Directions: Please output the section of the listing below that opens with the line containing "SD3 pin CS: 15 -> A1" and closes with the line containing "LINE1 pin DO: B6 -> B14", exactly and with nothing else.

------------

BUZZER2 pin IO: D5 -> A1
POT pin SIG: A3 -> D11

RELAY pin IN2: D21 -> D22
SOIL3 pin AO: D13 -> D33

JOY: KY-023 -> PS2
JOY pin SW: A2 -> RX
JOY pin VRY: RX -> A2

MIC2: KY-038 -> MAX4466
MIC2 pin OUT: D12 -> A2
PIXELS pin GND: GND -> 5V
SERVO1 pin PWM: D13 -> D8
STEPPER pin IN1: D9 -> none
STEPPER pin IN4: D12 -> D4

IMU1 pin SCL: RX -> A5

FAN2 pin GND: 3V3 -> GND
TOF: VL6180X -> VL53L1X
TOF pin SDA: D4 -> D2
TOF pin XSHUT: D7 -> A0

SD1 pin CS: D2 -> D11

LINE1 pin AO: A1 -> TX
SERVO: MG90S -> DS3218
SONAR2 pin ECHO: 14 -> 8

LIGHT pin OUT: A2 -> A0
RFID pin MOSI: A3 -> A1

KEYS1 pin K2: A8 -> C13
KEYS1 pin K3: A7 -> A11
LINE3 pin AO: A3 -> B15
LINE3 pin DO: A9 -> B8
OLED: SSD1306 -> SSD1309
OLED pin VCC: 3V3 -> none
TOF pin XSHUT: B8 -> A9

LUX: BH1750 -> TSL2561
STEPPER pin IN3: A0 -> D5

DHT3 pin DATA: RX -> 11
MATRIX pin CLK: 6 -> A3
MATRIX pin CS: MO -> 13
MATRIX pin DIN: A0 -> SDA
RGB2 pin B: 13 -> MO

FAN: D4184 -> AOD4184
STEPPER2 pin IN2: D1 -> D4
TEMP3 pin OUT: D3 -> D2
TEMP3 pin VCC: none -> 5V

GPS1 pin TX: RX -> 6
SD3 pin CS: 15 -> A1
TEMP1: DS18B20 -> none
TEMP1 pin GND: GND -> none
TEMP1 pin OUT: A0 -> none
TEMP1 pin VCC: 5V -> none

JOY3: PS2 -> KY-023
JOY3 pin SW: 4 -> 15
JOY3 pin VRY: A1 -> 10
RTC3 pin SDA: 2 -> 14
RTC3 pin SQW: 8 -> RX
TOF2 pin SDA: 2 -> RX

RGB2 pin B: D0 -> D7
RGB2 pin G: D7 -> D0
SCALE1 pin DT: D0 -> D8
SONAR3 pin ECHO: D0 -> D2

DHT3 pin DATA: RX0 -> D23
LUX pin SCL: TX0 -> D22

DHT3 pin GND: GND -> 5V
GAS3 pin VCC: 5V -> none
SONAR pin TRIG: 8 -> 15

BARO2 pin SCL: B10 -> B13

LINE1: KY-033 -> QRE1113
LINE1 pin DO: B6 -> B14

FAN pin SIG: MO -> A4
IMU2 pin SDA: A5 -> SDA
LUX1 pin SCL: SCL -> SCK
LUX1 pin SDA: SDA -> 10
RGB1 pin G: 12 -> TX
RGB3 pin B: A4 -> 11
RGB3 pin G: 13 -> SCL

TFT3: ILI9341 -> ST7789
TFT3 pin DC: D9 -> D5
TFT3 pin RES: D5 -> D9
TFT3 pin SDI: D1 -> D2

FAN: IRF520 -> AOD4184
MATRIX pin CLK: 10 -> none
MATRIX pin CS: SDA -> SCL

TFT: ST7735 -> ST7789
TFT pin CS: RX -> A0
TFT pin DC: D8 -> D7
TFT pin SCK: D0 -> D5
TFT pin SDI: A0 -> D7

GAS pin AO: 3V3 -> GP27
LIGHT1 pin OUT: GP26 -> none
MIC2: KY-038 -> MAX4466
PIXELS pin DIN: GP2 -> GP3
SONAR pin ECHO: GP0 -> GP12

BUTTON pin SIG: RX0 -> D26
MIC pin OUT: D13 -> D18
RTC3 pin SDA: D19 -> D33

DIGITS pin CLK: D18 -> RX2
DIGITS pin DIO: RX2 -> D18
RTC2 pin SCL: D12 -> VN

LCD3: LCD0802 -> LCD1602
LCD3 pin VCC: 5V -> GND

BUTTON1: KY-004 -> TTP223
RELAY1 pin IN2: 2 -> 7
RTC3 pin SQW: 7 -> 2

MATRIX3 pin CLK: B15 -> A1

------------

Exercise result:
SD3 pin CS: 15 -> A1
TEMP1: DS18B20 -> none
TEMP1 pin GND: GND -> none
TEMP1 pin OUT: A0 -> none
TEMP1 pin VCC: 5V -> none

JOY3: PS2 -> KY-023
JOY3 pin SW: 4 -> 15
JOY3 pin VRY: A1 -> 10
RTC3 pin SDA: 2 -> 14
RTC3 pin SQW: 8 -> RX
TOF2 pin SDA: 2 -> RX

RGB2 pin B: D0 -> D7
RGB2 pin G: D7 -> D0
SCALE1 pin DT: D0 -> D8
SONAR3 pin ECHO: D0 -> D2

DHT3 pin DATA: RX0 -> D23
LUX pin SCL: TX0 -> D22

DHT3 pin GND: GND -> 5V
GAS3 pin VCC: 5V -> none
SONAR pin TRIG: 8 -> 15

BARO2 pin SCL: B10 -> B13

LINE1: KY-033 -> QRE1113
LINE1 pin DO: B6 -> B14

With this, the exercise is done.